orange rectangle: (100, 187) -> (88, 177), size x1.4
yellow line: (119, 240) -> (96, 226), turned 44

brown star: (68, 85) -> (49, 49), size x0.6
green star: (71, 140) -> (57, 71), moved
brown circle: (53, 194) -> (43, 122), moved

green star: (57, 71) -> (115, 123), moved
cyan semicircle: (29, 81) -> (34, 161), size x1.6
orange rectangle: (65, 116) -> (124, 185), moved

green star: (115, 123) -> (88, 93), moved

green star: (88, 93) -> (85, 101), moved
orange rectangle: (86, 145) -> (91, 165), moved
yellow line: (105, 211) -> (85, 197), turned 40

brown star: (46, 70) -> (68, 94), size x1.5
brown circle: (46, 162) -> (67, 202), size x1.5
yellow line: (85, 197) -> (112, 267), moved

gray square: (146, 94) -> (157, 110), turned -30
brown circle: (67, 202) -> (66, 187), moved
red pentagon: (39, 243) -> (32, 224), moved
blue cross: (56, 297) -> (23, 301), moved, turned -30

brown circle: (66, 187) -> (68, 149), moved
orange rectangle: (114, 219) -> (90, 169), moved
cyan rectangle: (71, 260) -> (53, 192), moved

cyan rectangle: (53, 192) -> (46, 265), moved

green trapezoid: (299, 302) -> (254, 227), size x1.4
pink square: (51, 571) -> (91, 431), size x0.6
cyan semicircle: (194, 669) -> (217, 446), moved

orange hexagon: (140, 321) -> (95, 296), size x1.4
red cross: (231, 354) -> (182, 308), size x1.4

━━━━━━━━━━━━━━━━━━━━━━━━━━━━━━

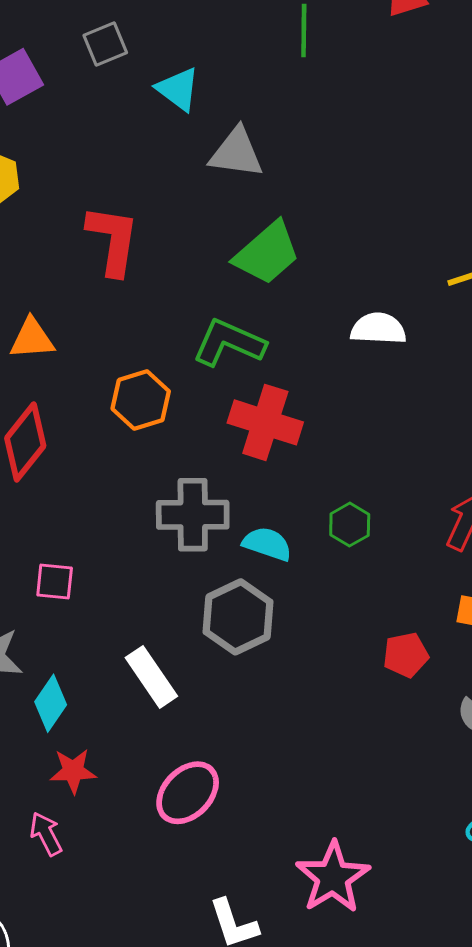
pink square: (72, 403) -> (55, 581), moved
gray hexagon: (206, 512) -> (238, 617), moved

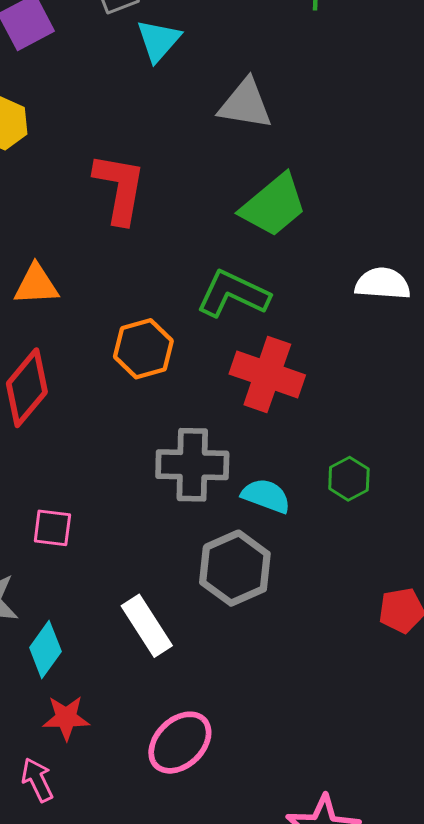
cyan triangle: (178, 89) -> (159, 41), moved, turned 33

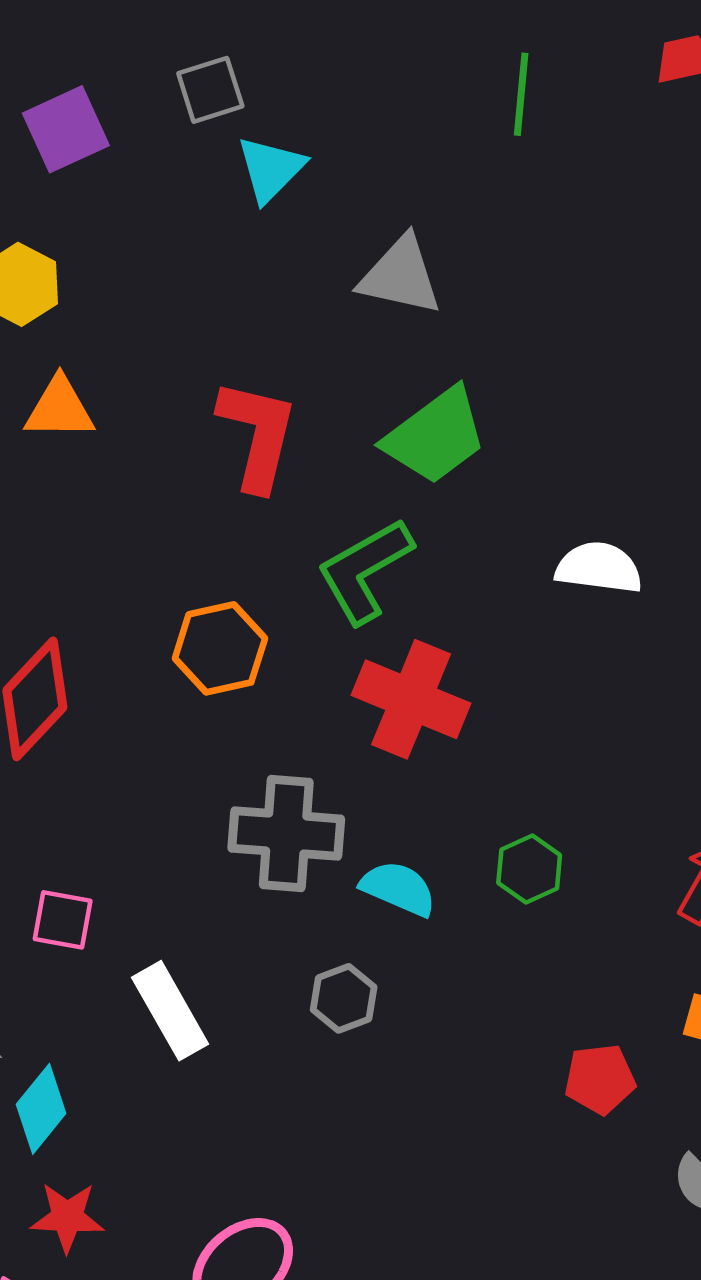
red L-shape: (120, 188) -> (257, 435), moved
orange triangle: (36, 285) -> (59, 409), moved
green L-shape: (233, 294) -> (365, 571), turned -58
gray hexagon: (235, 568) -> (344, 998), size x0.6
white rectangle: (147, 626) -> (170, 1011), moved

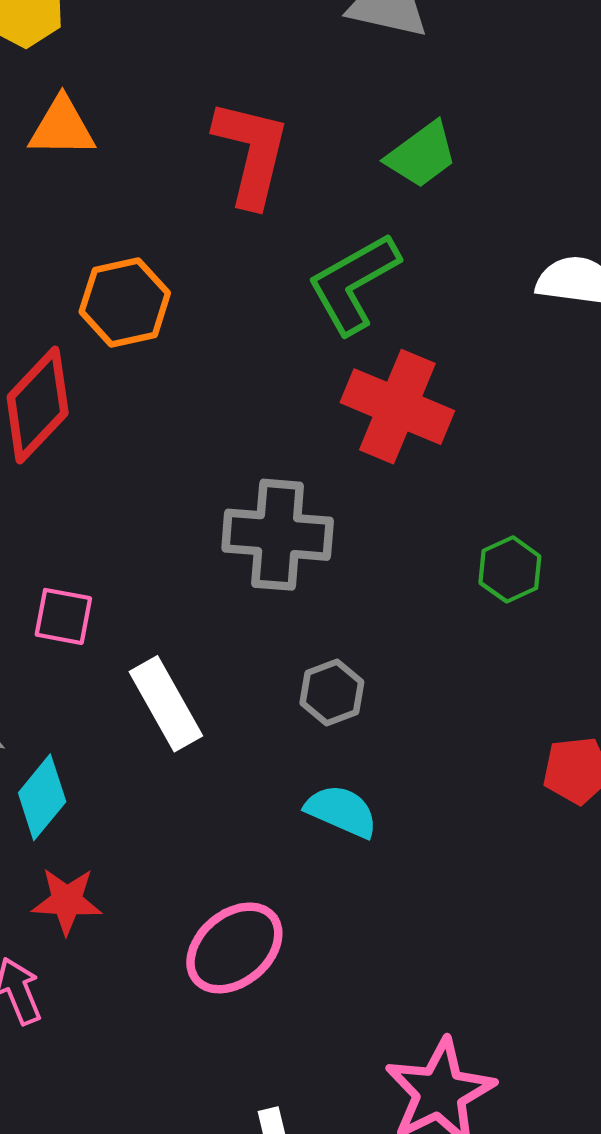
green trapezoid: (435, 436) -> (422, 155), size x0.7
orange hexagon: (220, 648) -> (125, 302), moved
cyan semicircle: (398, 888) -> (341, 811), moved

━━━━━━━━━━━━━━━━━━━━━━━━━━━━━━

Written task
Using the entries above, extract exactly the span from the line with "brown star: (46, 70) -> (68, 94), size x1.5" to the line with "red cross: (231, 354)", both lines included; leave out everything else.

Solution
brown star: (46, 70) -> (68, 94), size x1.5
brown circle: (46, 162) -> (67, 202), size x1.5
yellow line: (85, 197) -> (112, 267), moved

gray square: (146, 94) -> (157, 110), turned -30
brown circle: (67, 202) -> (66, 187), moved
red pentagon: (39, 243) -> (32, 224), moved
blue cross: (56, 297) -> (23, 301), moved, turned -30

brown circle: (66, 187) -> (68, 149), moved
orange rectangle: (114, 219) -> (90, 169), moved
cyan rectangle: (71, 260) -> (53, 192), moved

cyan rectangle: (53, 192) -> (46, 265), moved

green trapezoid: (299, 302) -> (254, 227), size x1.4
pink square: (51, 571) -> (91, 431), size x0.6
cyan semicircle: (194, 669) -> (217, 446), moved

orange hexagon: (140, 321) -> (95, 296), size x1.4
red cross: (231, 354) -> (182, 308), size x1.4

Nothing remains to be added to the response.